• **TRY IT**:
Provide only the number of lines in the listing that contain the word "round".

------------

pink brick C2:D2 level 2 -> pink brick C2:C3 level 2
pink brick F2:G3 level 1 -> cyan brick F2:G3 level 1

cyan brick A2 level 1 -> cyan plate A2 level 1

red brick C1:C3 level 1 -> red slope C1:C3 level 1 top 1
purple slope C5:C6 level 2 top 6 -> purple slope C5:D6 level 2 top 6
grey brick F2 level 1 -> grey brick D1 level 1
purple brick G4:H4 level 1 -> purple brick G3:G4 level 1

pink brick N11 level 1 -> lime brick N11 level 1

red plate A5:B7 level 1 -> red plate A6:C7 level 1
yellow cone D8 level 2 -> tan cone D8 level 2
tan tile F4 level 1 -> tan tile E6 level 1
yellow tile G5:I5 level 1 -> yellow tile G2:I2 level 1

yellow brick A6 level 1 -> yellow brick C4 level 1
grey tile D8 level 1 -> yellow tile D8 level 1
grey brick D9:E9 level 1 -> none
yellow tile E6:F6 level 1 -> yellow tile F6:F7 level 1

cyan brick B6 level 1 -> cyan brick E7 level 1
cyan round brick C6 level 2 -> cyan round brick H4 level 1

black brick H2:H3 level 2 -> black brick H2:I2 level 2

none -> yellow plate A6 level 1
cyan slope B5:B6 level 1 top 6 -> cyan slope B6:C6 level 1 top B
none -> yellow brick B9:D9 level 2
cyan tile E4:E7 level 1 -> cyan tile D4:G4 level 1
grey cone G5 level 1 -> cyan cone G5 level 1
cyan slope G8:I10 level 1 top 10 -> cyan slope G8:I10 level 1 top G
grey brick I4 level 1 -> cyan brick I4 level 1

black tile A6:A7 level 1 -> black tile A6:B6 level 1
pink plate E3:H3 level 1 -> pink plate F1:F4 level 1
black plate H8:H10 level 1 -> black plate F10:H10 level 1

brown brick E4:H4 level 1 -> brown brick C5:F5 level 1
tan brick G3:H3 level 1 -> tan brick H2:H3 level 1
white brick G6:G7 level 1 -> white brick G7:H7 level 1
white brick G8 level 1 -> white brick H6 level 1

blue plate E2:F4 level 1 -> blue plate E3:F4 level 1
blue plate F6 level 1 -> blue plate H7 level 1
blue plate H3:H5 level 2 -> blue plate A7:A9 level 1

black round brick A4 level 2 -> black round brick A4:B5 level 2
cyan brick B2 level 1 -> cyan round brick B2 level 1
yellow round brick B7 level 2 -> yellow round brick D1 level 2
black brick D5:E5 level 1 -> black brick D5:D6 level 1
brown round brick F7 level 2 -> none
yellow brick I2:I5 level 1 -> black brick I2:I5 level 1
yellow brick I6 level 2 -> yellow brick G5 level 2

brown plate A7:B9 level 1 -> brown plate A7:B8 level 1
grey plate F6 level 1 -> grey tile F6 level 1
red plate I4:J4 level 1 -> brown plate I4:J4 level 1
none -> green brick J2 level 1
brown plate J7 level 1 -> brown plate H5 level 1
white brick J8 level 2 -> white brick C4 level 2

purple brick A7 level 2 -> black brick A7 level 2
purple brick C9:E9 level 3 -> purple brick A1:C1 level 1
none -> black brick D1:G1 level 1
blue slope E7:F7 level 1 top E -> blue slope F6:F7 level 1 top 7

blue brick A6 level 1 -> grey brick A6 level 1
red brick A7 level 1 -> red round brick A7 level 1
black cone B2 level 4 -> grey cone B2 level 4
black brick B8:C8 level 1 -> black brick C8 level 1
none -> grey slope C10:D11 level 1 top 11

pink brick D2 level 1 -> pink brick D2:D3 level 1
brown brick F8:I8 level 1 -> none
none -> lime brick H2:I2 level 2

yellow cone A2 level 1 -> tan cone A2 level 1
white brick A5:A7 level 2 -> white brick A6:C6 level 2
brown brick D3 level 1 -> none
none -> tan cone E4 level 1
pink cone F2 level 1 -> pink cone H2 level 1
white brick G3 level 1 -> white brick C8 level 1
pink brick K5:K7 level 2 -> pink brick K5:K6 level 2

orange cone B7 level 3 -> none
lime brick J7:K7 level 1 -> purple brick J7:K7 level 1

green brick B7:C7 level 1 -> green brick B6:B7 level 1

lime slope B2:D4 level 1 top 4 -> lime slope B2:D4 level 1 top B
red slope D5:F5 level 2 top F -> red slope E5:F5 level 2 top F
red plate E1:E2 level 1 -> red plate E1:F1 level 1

------------

• **TASK OUTPUT**:
6